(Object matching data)
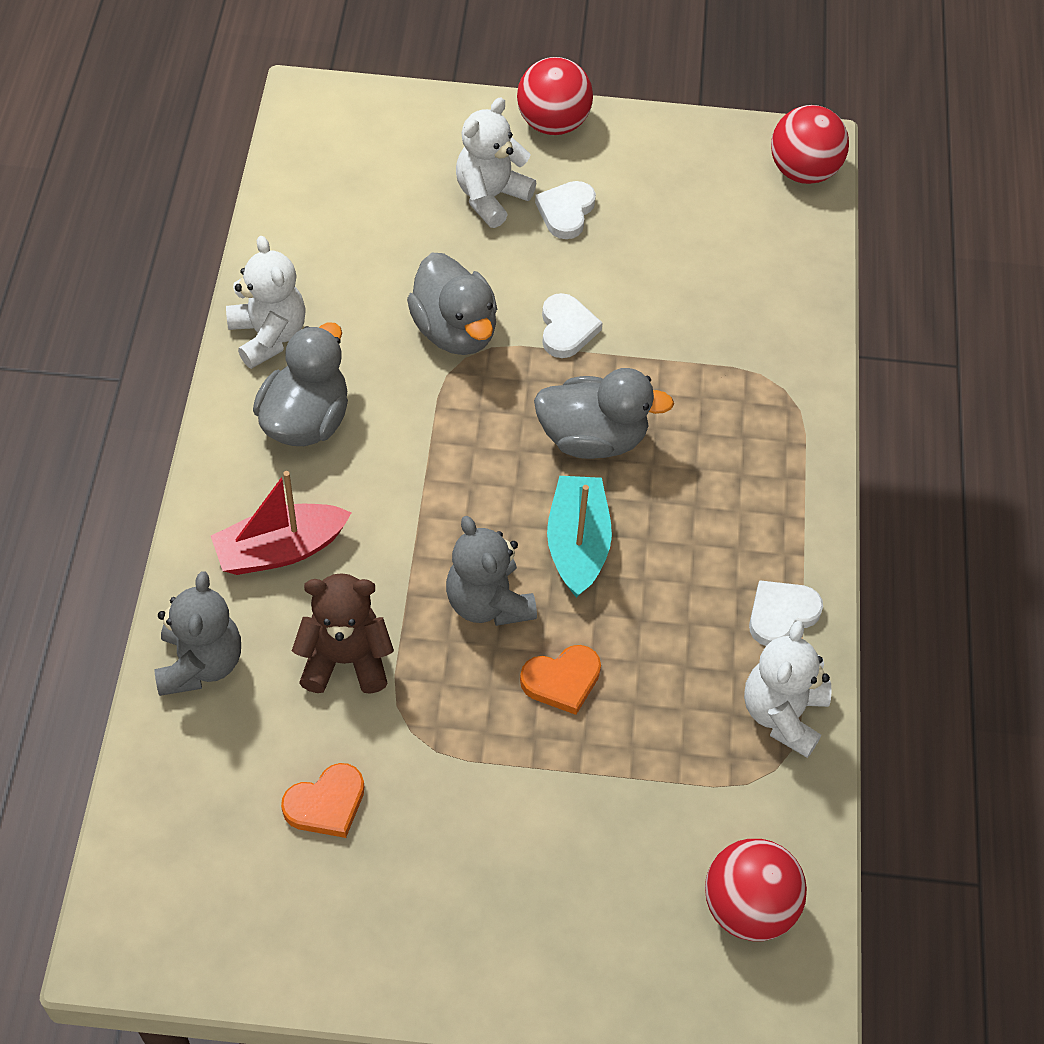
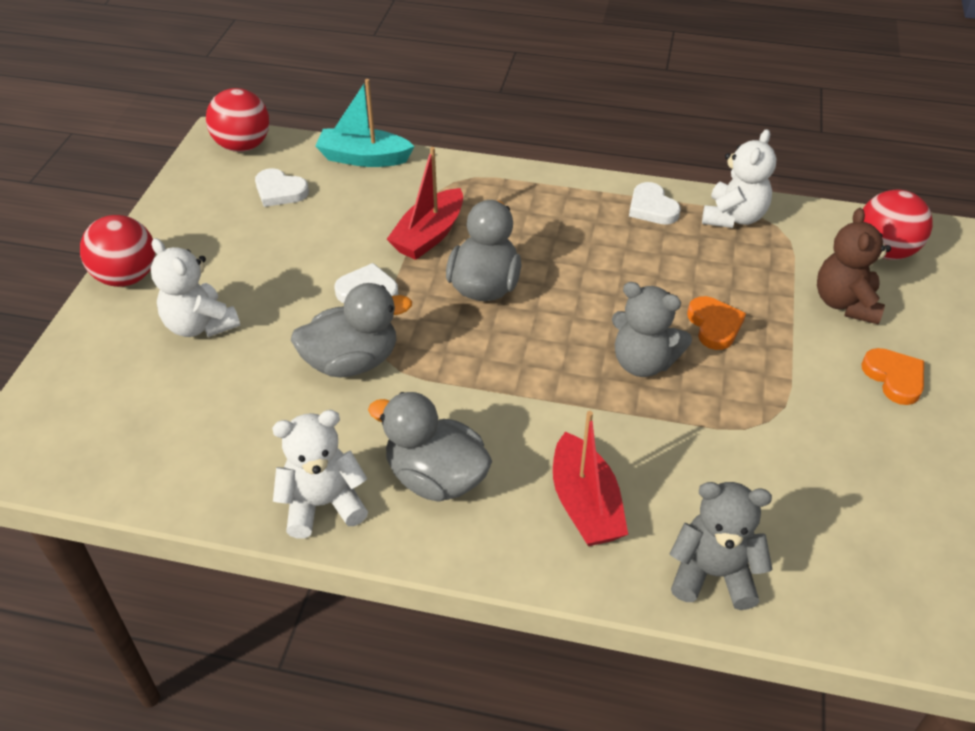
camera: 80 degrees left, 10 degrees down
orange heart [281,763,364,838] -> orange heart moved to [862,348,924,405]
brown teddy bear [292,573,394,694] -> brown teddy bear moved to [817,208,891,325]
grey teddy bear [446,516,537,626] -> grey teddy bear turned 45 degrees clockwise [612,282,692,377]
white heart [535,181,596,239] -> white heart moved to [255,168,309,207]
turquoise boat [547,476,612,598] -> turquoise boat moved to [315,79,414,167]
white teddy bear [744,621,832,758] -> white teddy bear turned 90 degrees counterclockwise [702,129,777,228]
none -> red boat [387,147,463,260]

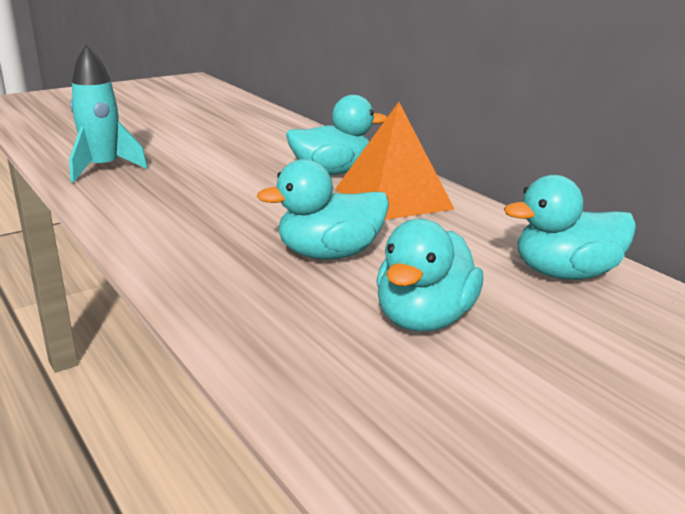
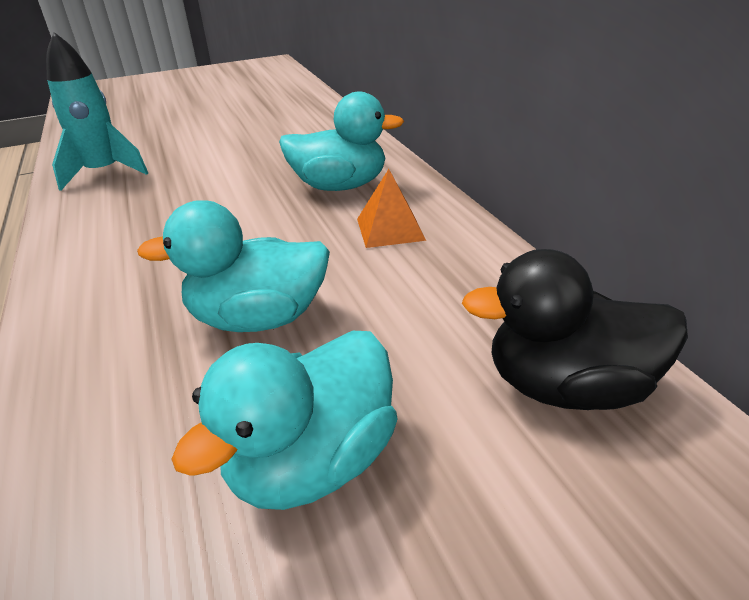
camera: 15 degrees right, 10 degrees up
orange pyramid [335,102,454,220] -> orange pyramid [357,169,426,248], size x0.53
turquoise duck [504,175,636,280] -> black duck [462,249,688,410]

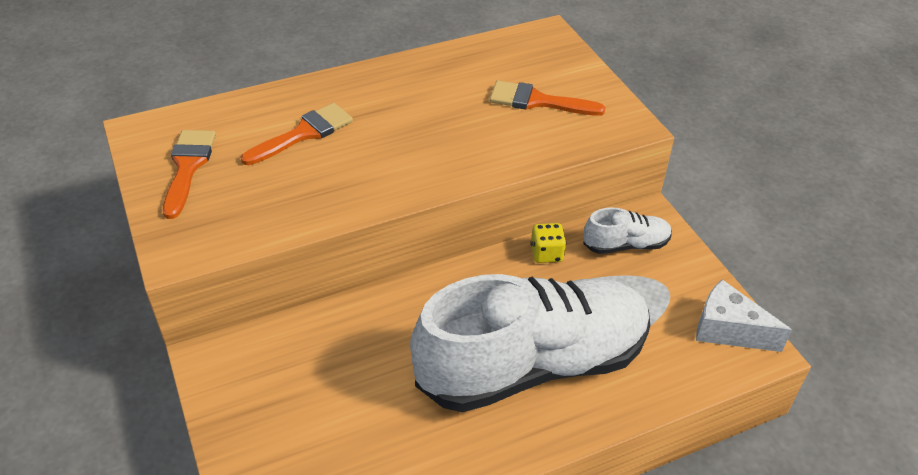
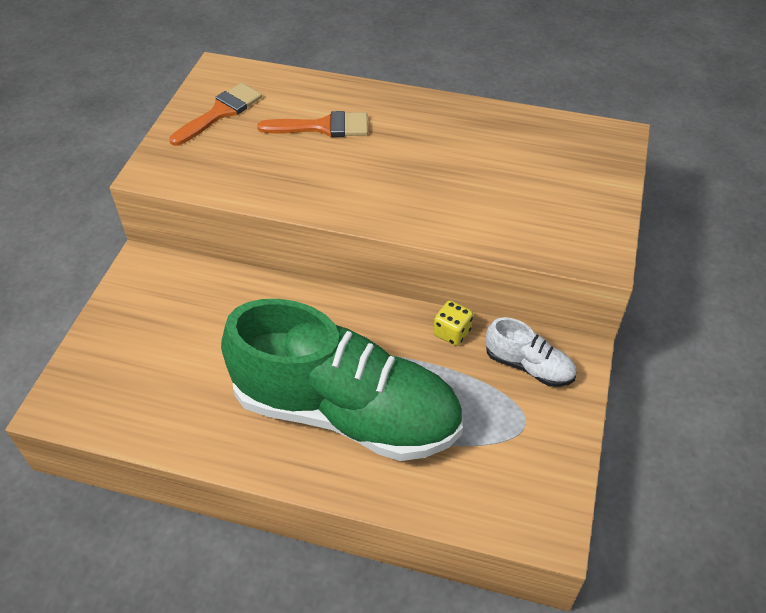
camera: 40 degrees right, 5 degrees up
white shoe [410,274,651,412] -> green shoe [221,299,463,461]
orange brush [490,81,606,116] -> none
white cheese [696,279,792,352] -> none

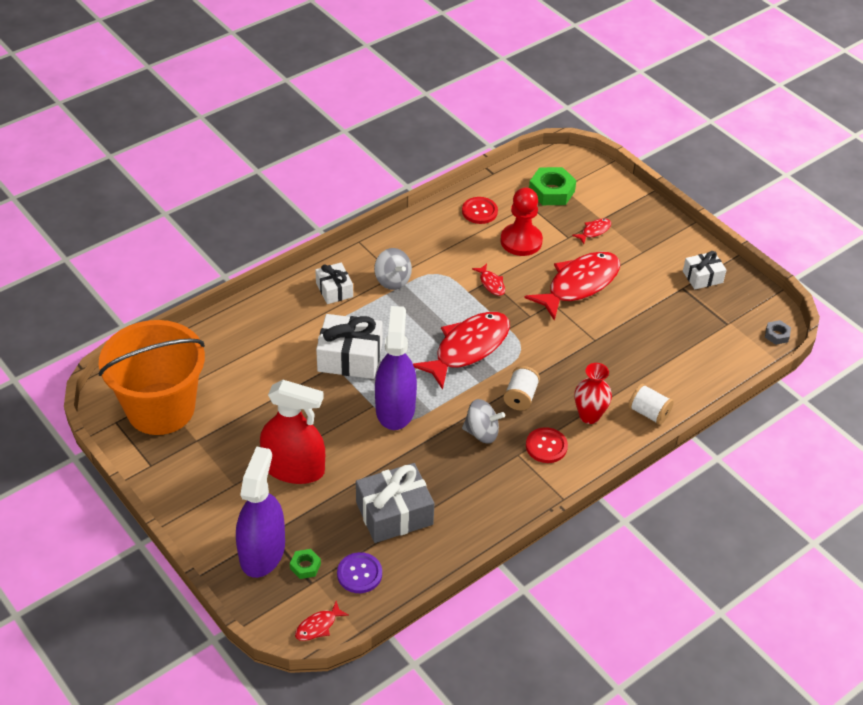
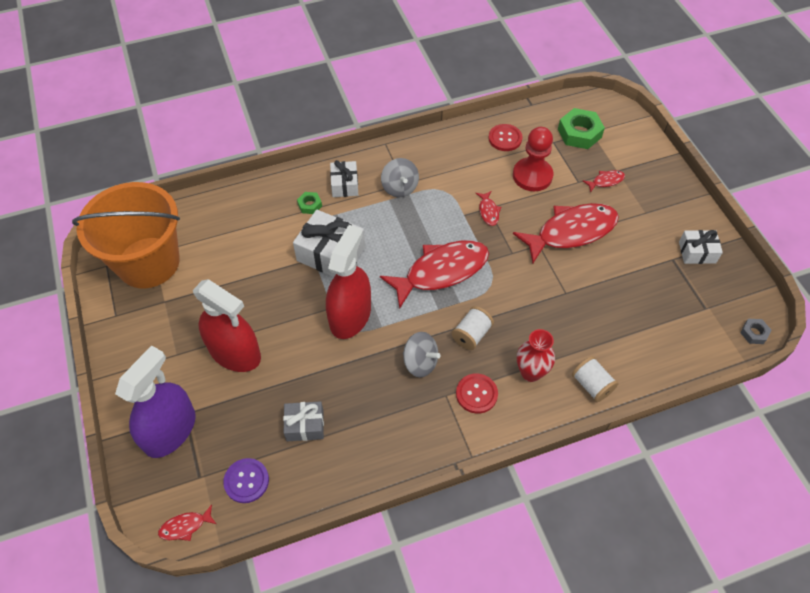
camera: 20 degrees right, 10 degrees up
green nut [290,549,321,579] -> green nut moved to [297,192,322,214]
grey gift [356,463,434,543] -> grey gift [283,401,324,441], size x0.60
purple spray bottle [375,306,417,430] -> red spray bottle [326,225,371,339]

* [Exercise description]: What the reply must contain is an exact transcription of the data above and none of its pictures.

* [Result for this exercise]:
camera: 80 degrees left, 10 degrees down
orange heart [281,763,364,838] -> orange heart moved to [862,348,924,405]
brown teddy bear [292,573,394,694] -> brown teddy bear moved to [817,208,891,325]
grey teddy bear [446,516,537,626] -> grey teddy bear turned 45 degrees clockwise [612,282,692,377]
white heart [535,181,596,239] -> white heart moved to [255,168,309,207]
turquoise boat [547,476,612,598] -> turquoise boat moved to [315,79,414,167]
white teddy bear [744,621,832,758] -> white teddy bear turned 90 degrees counterclockwise [702,129,777,228]
none -> red boat [387,147,463,260]

camera: 15 degrees right, 10 degrees up
orange pyramid [335,102,454,220] -> orange pyramid [357,169,426,248], size x0.53
turquoise duck [504,175,636,280] -> black duck [462,249,688,410]

camera: 40 degrees right, 5 degrees up
white shoe [410,274,651,412] -> green shoe [221,299,463,461]
orange brush [490,81,606,116] -> none
white cheese [696,279,792,352] -> none

camera: 20 degrees right, 10 degrees up
green nut [290,549,321,579] -> green nut moved to [297,192,322,214]
grey gift [356,463,434,543] -> grey gift [283,401,324,441], size x0.60
purple spray bottle [375,306,417,430] -> red spray bottle [326,225,371,339]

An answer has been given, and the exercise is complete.